**Task details**
From the first line of the listing below, retype each line up to and including the one with "The PINK WALLET"; pictures stay out.

**Provided material**
○ ○ ○ ○ ○ ○ ○

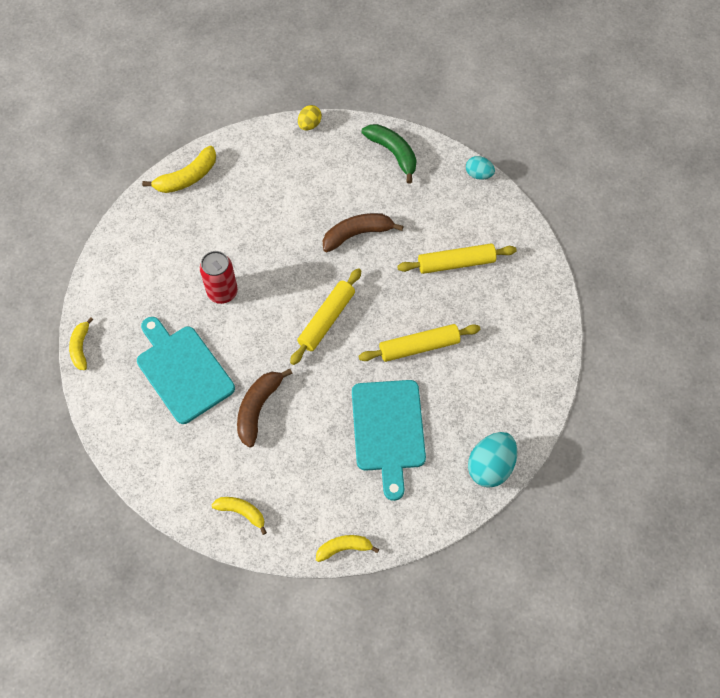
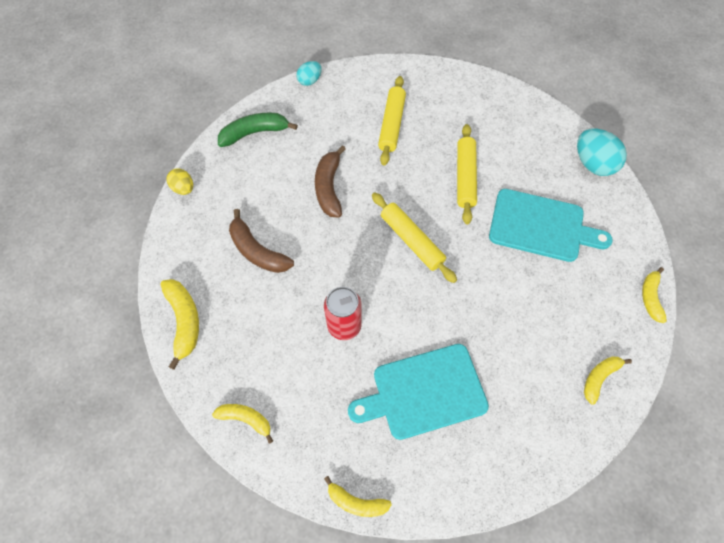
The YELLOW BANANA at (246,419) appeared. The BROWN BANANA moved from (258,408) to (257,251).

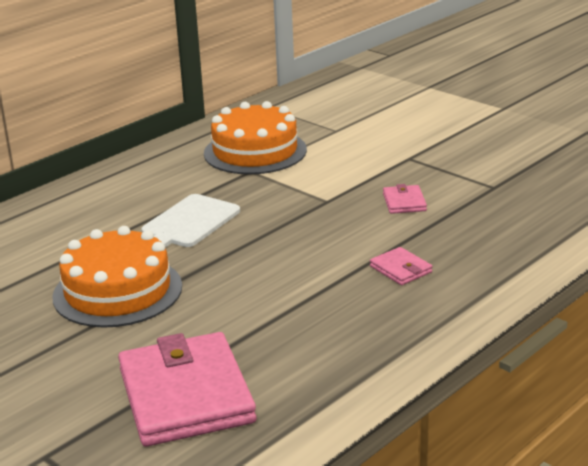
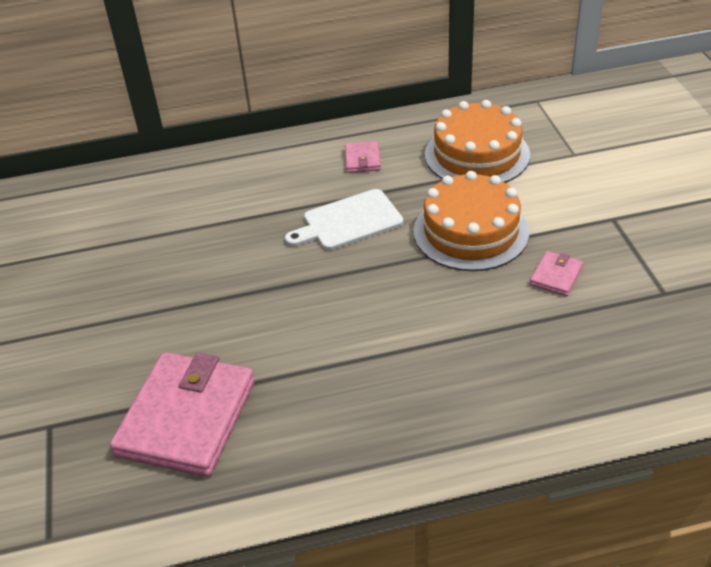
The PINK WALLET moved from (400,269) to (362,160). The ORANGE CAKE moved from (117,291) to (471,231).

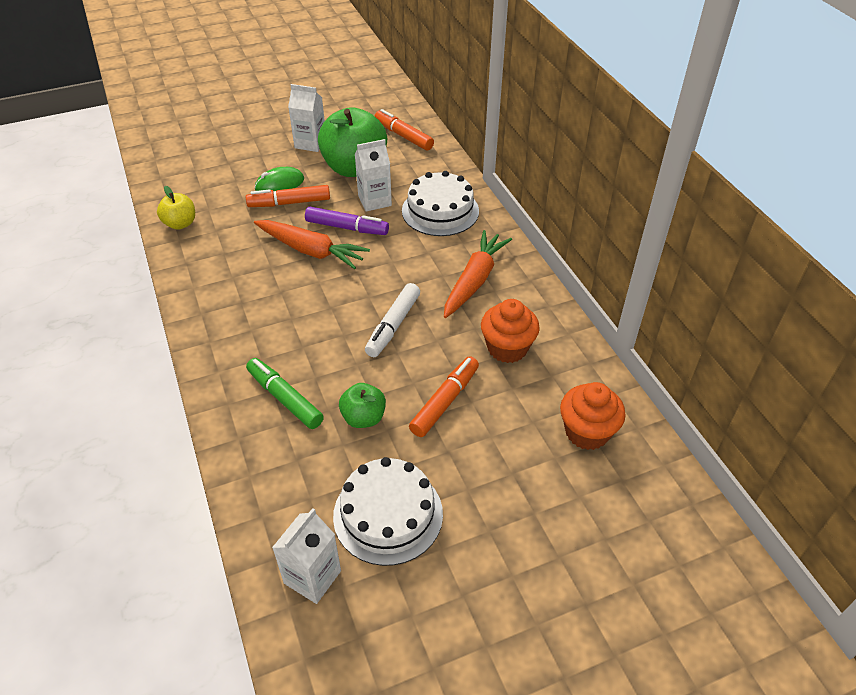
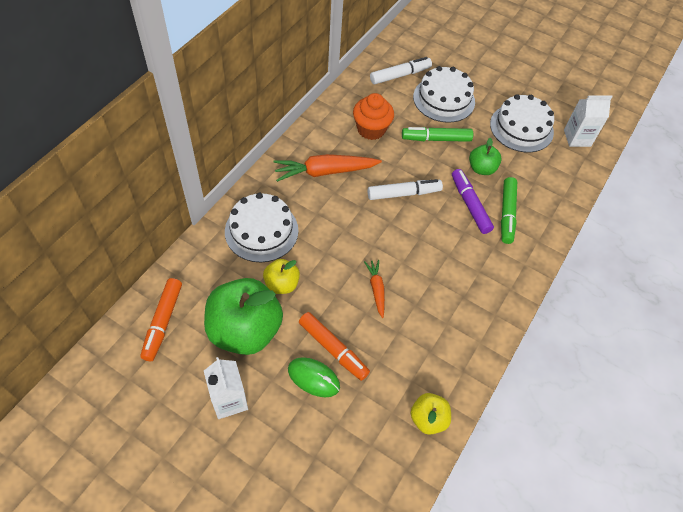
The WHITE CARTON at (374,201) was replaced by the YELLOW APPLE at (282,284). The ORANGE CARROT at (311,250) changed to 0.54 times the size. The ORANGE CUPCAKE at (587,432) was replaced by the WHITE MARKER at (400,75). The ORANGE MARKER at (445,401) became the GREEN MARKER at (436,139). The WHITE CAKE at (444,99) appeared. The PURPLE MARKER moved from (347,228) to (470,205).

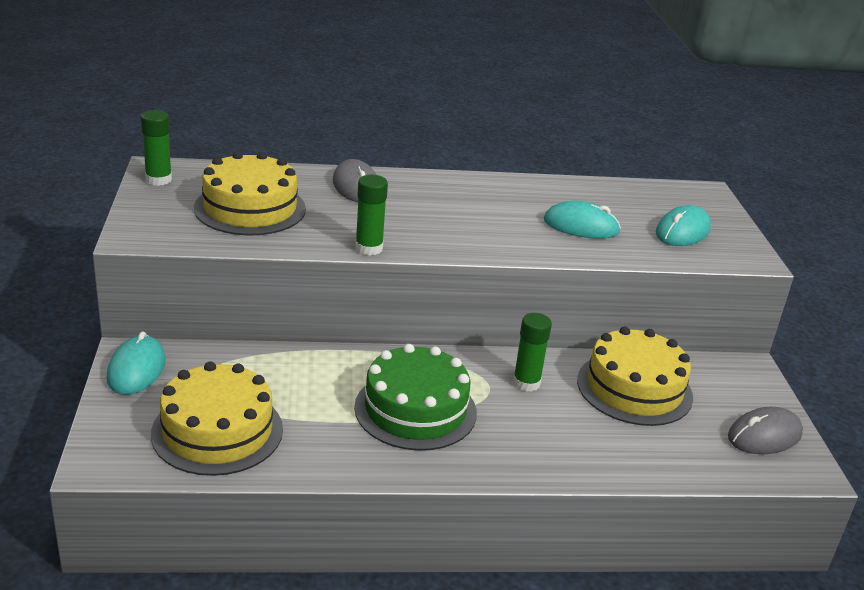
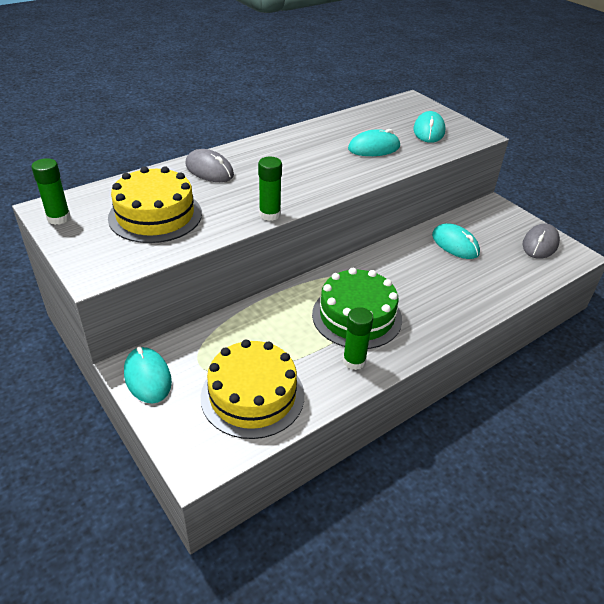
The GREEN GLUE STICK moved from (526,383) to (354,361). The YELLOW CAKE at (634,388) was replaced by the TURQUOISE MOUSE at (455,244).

○ ○ ○ ○ ○ ○ ○

**Written response**
The YELLOW BANANA at (246,419) appeared. The BROWN BANANA moved from (258,408) to (257,251).

The PINK WALLET moved from (400,269) to (362,160). The ORANGE CAKE moved from (117,291) to (471,231).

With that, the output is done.